*Task brief*
Copy the data that follows exactly. Include no pictures.

Image change detection data
▬▬▬▬▬▬▬▬▬▬

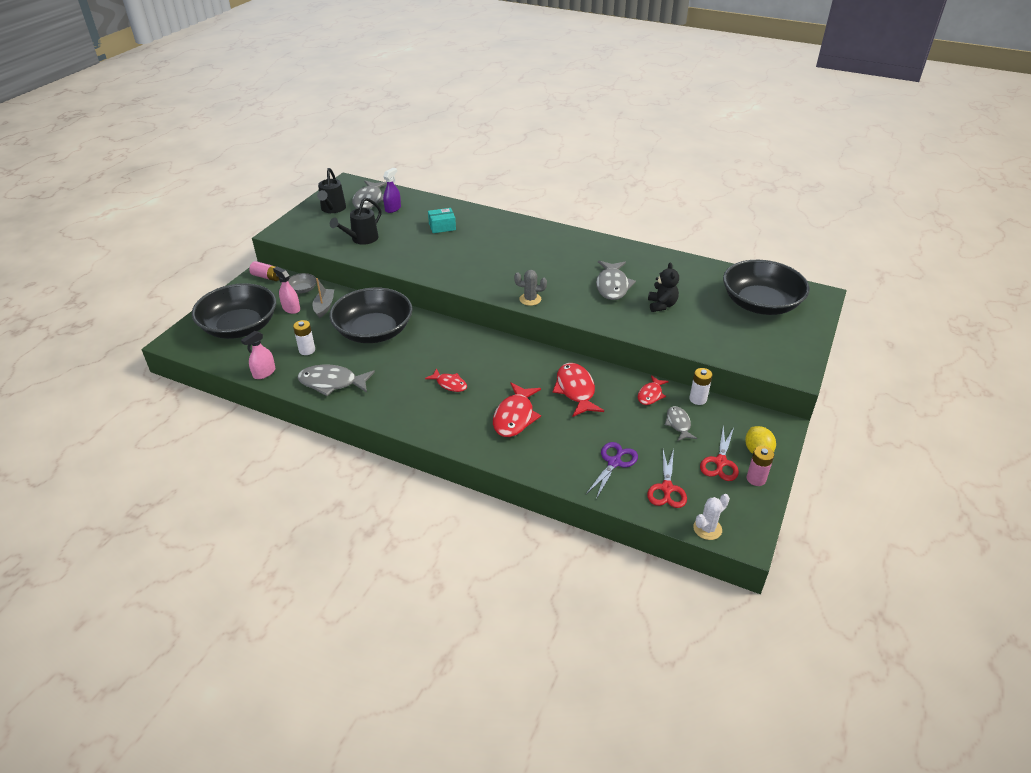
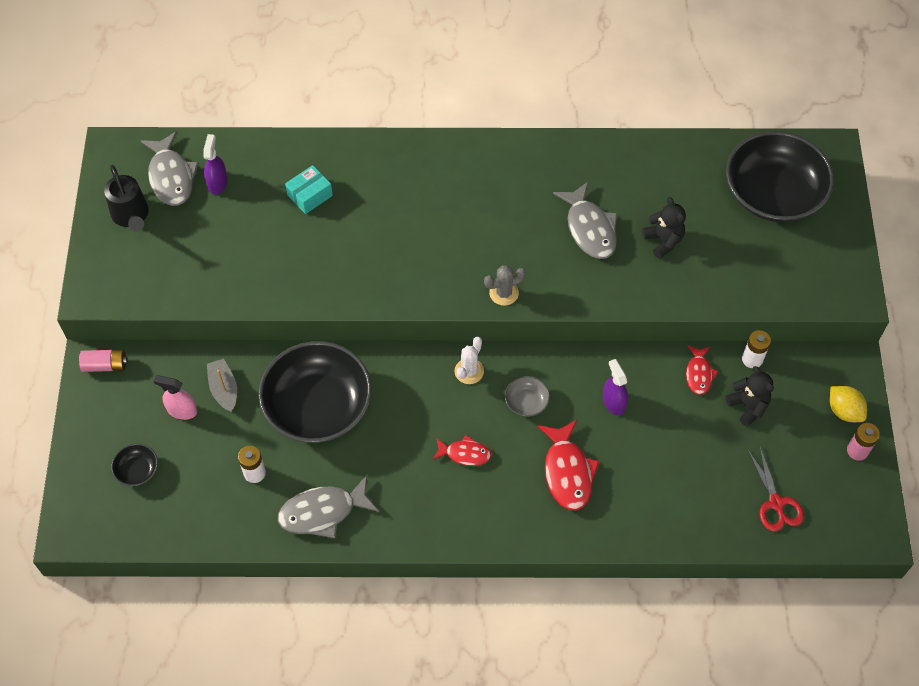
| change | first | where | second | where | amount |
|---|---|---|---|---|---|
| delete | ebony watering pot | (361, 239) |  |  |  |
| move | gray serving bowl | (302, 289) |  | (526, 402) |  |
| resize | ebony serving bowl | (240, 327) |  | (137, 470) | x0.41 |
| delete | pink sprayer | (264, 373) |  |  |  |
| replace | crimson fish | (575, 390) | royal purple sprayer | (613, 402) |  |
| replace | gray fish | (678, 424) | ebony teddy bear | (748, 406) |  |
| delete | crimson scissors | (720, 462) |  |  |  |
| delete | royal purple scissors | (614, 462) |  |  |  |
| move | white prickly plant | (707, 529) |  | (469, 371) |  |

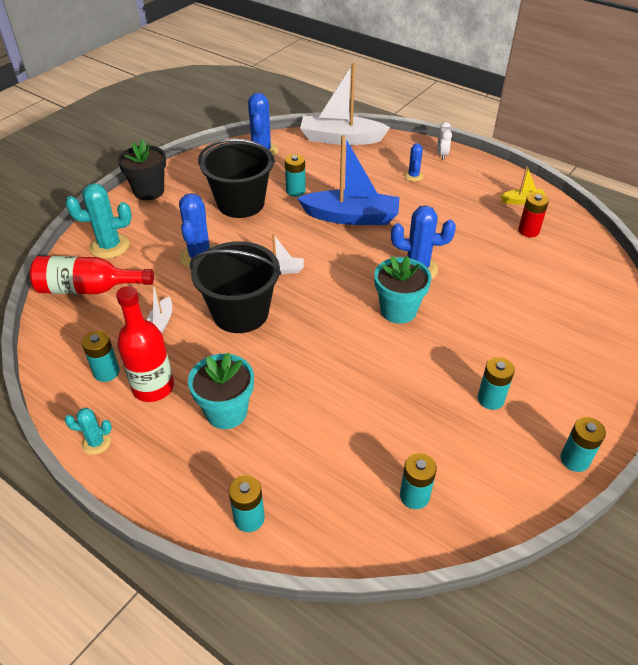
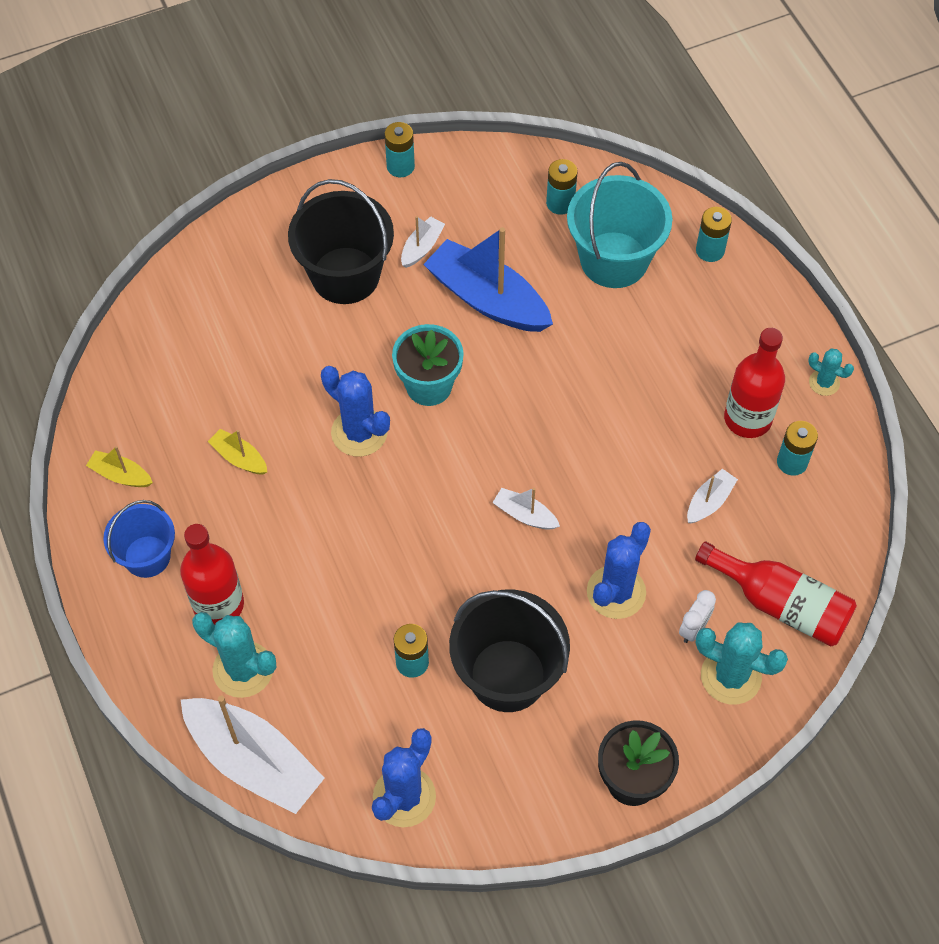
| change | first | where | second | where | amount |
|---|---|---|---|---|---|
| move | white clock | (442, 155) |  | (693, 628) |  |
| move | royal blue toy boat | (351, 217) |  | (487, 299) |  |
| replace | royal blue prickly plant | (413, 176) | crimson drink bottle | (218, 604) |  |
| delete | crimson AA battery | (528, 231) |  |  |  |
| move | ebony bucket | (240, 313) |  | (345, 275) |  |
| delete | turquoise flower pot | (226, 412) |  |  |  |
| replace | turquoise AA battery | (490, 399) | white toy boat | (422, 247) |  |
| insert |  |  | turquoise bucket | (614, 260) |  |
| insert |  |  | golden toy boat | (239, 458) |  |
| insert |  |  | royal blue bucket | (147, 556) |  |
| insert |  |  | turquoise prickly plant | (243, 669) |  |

▬▬▬▬▬▬▬▬▬▬

*Answer space*
| change | first | where | second | where | amount |
|---|---|---|---|---|---|
| delete | ebony watering pot | (361, 239) |  |  |  |
| move | gray serving bowl | (302, 289) |  | (526, 402) |  |
| resize | ebony serving bowl | (240, 327) |  | (137, 470) | x0.41 |
| delete | pink sprayer | (264, 373) |  |  |  |
| replace | crimson fish | (575, 390) | royal purple sprayer | (613, 402) |  |
| replace | gray fish | (678, 424) | ebony teddy bear | (748, 406) |  |
| delete | crimson scissors | (720, 462) |  |  |  |
| delete | royal purple scissors | (614, 462) |  |  |  |
| move | white prickly plant | (707, 529) |  | (469, 371) |  |

| change | first | where | second | where | amount |
|---|---|---|---|---|---|
| move | white clock | (442, 155) |  | (693, 628) |  |
| move | royal blue toy boat | (351, 217) |  | (487, 299) |  |
| replace | royal blue prickly plant | (413, 176) | crimson drink bottle | (218, 604) |  |
| delete | crimson AA battery | (528, 231) |  |  |  |
| move | ebony bucket | (240, 313) |  | (345, 275) |  |
| delete | turquoise flower pot | (226, 412) |  |  |  |
| replace | turquoise AA battery | (490, 399) | white toy boat | (422, 247) |  |
| insert |  |  | turquoise bucket | (614, 260) |  |
| insert |  |  | golden toy boat | (239, 458) |  |
| insert |  |  | royal blue bucket | (147, 556) |  |
| insert |  |  | turquoise prickly plant | (243, 669) |  |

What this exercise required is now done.